The task » Quote, exactly, the line holding "white cone A3 level 1 -> red cone A3 level 1" and all lines after it to the end of the records below. Exclude pictures.

Data for the task »
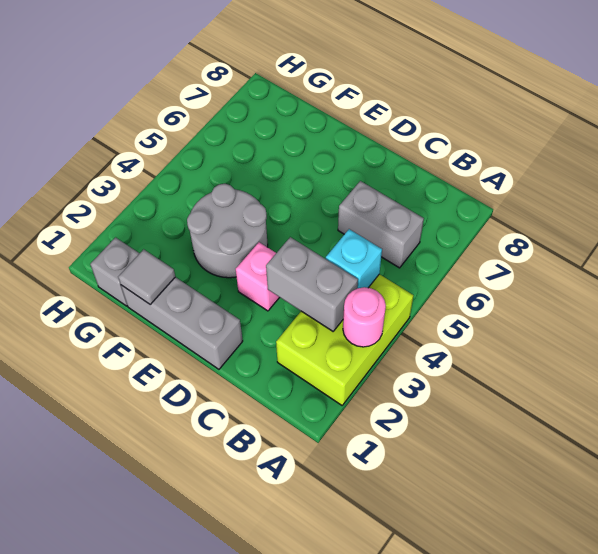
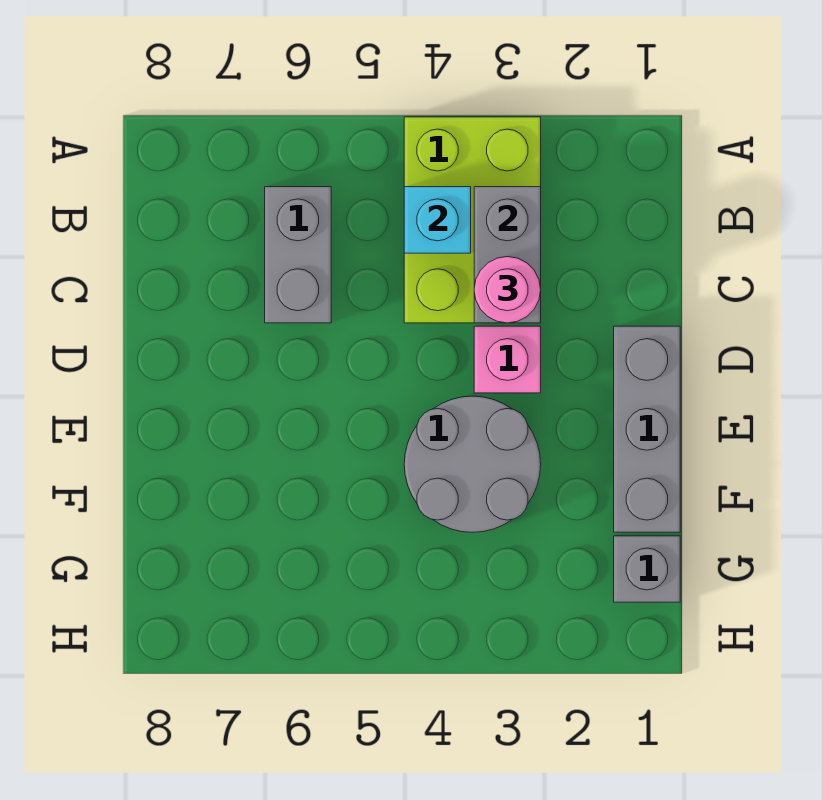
lime brick A2:B4 level 1 -> lime brick A3:C4 level 1
pink round brick A3 level 2 -> pink round brick C3 level 3
grey tile F1 level 2 -> none

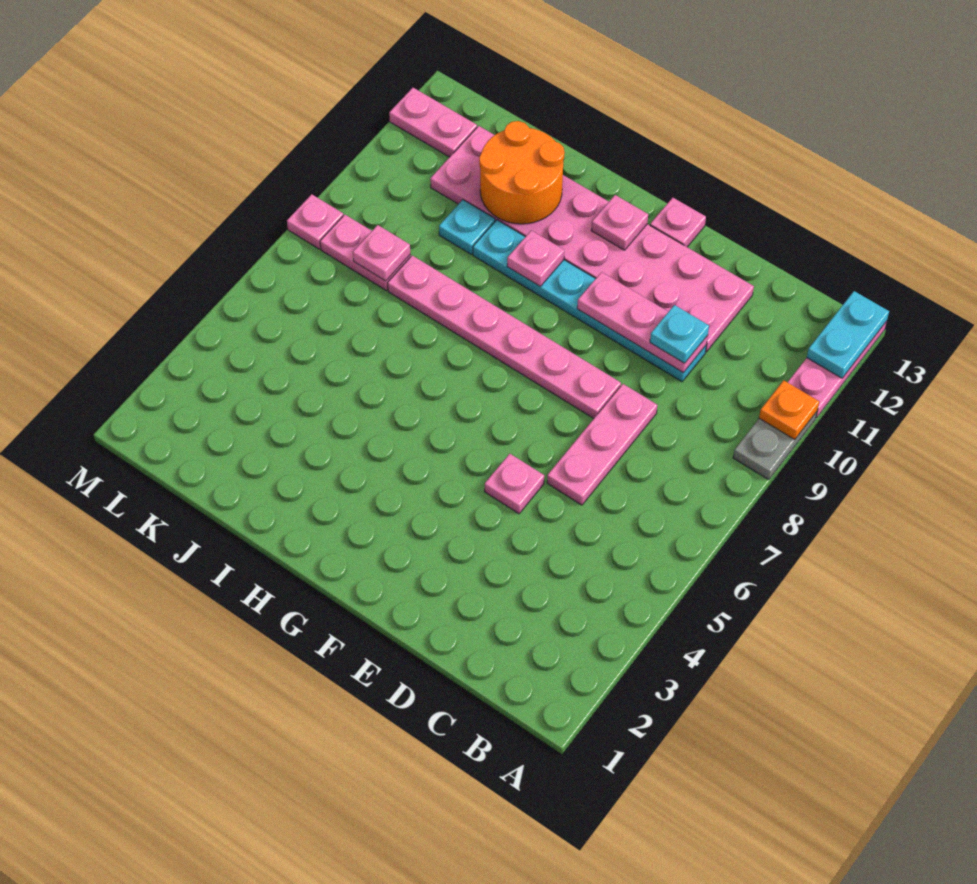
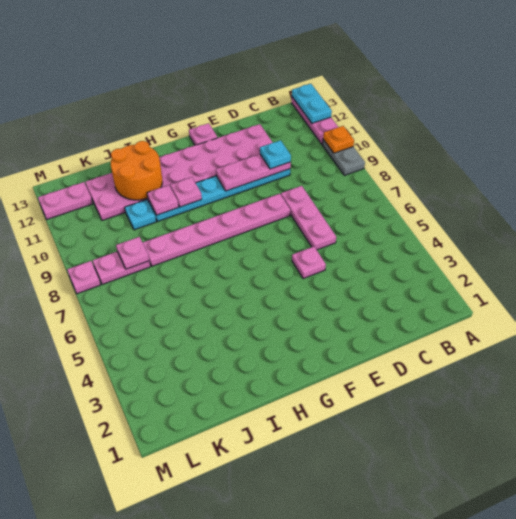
pink plate G12 level 2 -> pink plate I10 level 2

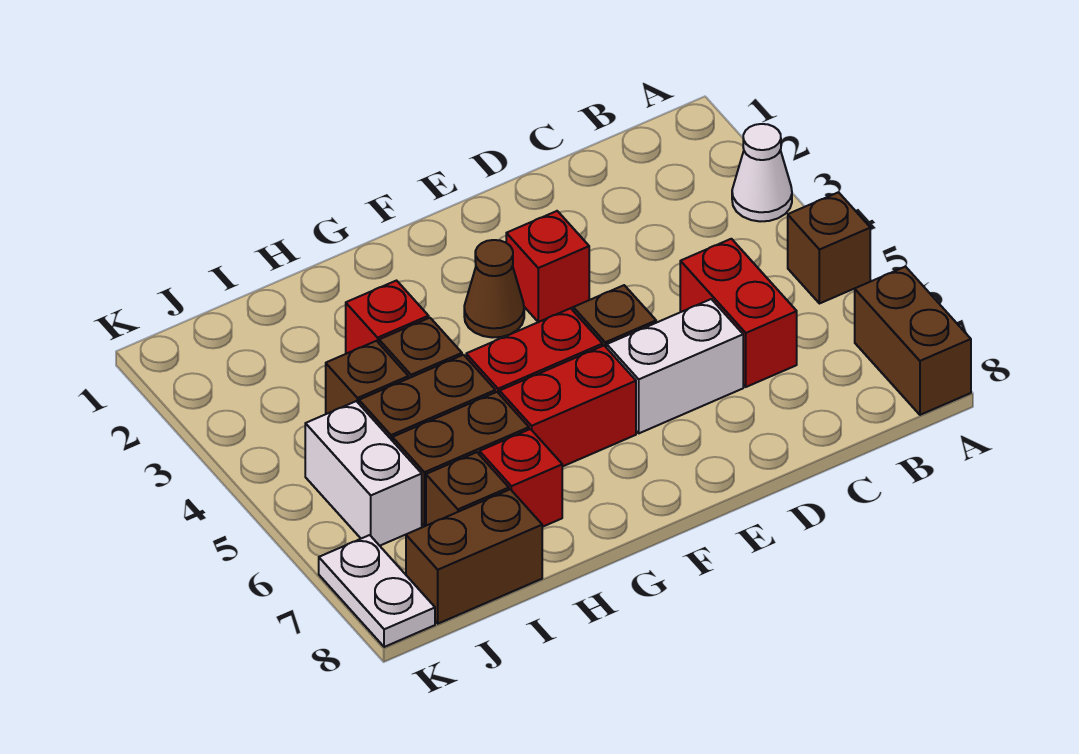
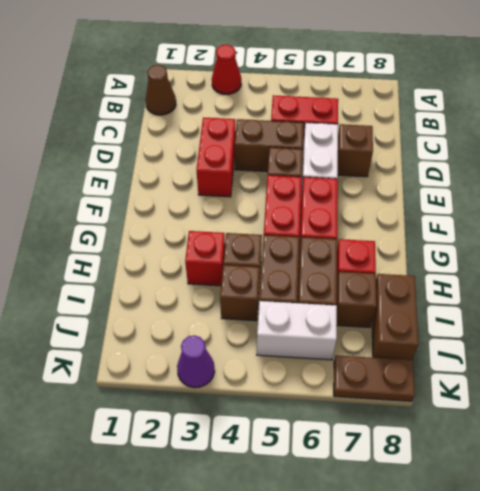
white cone A3 level 1 -> red cone A3 level 1
brown brick A5 level 1 -> brown brick D7 level 1
brown brick A7:A8 level 1 -> brown brick D4:D5 level 1
red brick E3 level 1 -> red brick D3:E3 level 1
brown cone F3 level 1 -> brown cone B1 level 1
none -> purple cone K3 level 1
white plate K7:K8 level 1 -> brown plate K7:K8 level 1

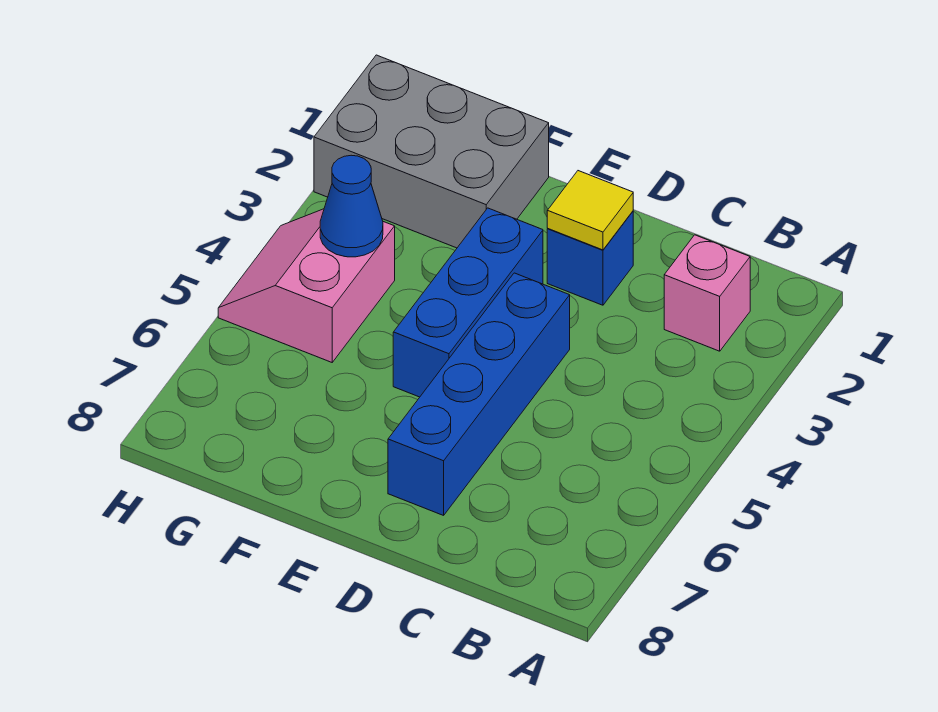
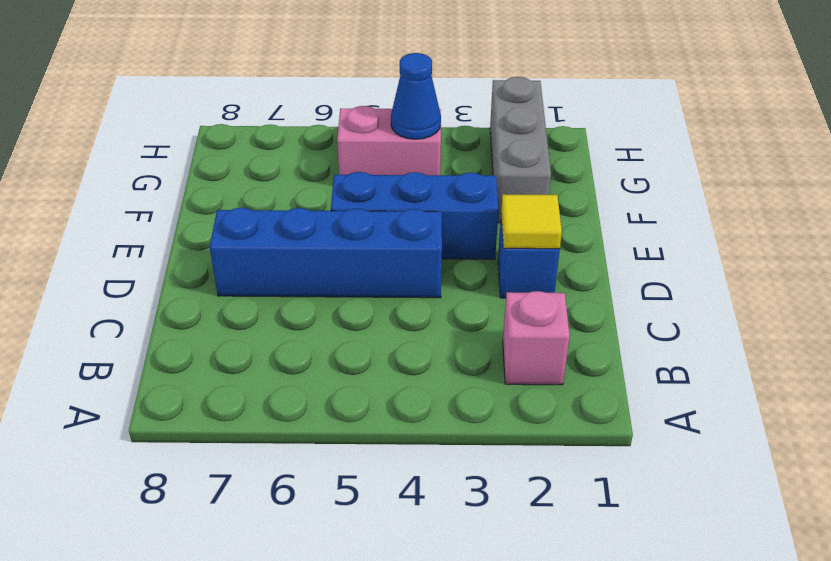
grey brick F1:H2 level 1 -> grey brick F2:H2 level 1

Answer to this exercise »
white cone A3 level 1 -> red cone A3 level 1
brown brick A5 level 1 -> brown brick D7 level 1
brown brick A7:A8 level 1 -> brown brick D4:D5 level 1
red brick E3 level 1 -> red brick D3:E3 level 1
brown cone F3 level 1 -> brown cone B1 level 1
none -> purple cone K3 level 1
white plate K7:K8 level 1 -> brown plate K7:K8 level 1

grey brick F1:H2 level 1 -> grey brick F2:H2 level 1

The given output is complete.